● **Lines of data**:
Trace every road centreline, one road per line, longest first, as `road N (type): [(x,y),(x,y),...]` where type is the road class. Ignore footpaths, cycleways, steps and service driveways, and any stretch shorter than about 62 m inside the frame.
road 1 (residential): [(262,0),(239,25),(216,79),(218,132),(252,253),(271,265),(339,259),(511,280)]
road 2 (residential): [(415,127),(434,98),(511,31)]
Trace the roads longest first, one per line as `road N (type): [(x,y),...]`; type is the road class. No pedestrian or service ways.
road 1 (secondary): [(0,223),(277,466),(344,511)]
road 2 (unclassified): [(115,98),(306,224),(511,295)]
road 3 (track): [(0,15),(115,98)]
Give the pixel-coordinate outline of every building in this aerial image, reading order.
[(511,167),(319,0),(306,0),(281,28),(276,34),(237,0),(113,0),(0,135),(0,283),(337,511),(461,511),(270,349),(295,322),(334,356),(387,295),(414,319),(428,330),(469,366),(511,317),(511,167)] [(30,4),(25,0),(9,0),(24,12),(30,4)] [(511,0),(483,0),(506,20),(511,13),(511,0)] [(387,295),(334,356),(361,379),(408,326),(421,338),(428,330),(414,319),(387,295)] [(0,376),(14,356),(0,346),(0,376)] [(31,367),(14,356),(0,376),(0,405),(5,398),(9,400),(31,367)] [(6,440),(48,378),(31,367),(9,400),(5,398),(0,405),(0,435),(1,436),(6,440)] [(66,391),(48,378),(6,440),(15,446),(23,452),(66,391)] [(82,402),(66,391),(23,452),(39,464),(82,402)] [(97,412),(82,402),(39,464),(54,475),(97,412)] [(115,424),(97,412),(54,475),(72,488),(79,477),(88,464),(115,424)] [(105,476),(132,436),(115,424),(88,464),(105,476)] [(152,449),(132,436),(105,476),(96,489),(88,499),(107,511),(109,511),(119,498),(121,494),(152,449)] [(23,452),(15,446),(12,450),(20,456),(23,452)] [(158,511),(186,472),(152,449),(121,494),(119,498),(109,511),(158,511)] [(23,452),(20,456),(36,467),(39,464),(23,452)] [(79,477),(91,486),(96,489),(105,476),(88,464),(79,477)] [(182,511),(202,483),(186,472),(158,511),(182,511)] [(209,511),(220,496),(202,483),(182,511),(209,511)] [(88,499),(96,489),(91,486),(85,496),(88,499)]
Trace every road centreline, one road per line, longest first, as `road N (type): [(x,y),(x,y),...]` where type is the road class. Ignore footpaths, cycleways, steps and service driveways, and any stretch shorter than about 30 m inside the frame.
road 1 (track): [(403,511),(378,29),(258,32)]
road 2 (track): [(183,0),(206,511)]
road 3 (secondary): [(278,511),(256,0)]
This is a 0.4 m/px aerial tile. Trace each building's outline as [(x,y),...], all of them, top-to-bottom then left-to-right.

● **Exercise details**: Copy every line of the data above word for word, without changing a single character.

● **Task output**:
Trace every road centreline, one road per line, longest first, as `road N (type): [(x,y),(x,y),...]` where type is the road class. Ignore footpaths, cycleways, steps and service driveways, and any stretch shorter than about 62 m inside the frame.
road 1 (residential): [(262,0),(239,25),(216,79),(218,132),(252,253),(271,265),(339,259),(511,280)]
road 2 (residential): [(415,127),(434,98),(511,31)]
Trace the roads longest first, one per line as `road N (type): [(x,y),...]`; type is the road class. No pedestrian or service ways.
road 1 (secondary): [(0,223),(277,466),(344,511)]
road 2 (unclassified): [(115,98),(306,224),(511,295)]
road 3 (track): [(0,15),(115,98)]
Give the pixel-coordinate outline of every building in this aerial image, reading order.
[(511,167),(319,0),(306,0),(281,28),(276,34),(237,0),(113,0),(0,135),(0,283),(337,511),(461,511),(270,349),(295,322),(334,356),(387,295),(414,319),(428,330),(469,366),(511,317),(511,167)] [(30,4),(25,0),(9,0),(24,12),(30,4)] [(511,0),(483,0),(506,20),(511,13),(511,0)] [(387,295),(334,356),(361,379),(408,326),(421,338),(428,330),(414,319),(387,295)] [(0,376),(14,356),(0,346),(0,376)] [(31,367),(14,356),(0,376),(0,405),(5,398),(9,400),(31,367)] [(6,440),(48,378),(31,367),(9,400),(5,398),(0,405),(0,435),(1,436),(6,440)] [(66,391),(48,378),(6,440),(15,446),(23,452),(66,391)] [(82,402),(66,391),(23,452),(39,464),(82,402)] [(97,412),(82,402),(39,464),(54,475),(97,412)] [(115,424),(97,412),(54,475),(72,488),(79,477),(88,464),(115,424)] [(105,476),(132,436),(115,424),(88,464),(105,476)] [(152,449),(132,436),(105,476),(96,489),(88,499),(107,511),(109,511),(119,498),(121,494),(152,449)] [(23,452),(15,446),(12,450),(20,456),(23,452)] [(158,511),(186,472),(152,449),(121,494),(119,498),(109,511),(158,511)] [(23,452),(20,456),(36,467),(39,464),(23,452)] [(79,477),(91,486),(96,489),(105,476),(88,464),(79,477)] [(182,511),(202,483),(186,472),(158,511),(182,511)] [(209,511),(220,496),(202,483),(182,511),(209,511)] [(88,499),(96,489),(91,486),(85,496),(88,499)]
Trace every road centreline, one road per line, longest first, as `road N (type): [(x,y),(x,y),...]` where type is the road class. Ignore footpaths, cycleways, steps and service driveways, and any stretch shorter than about 30 m inside the frame.
road 1 (track): [(403,511),(378,29),(258,32)]
road 2 (track): [(183,0),(206,511)]
road 3 (secondary): [(278,511),(256,0)]
This is a 0.4 m/px aerial tile. Trace each building's outline as [(x,y),...], all of them, top-to-bottom then left-to-right.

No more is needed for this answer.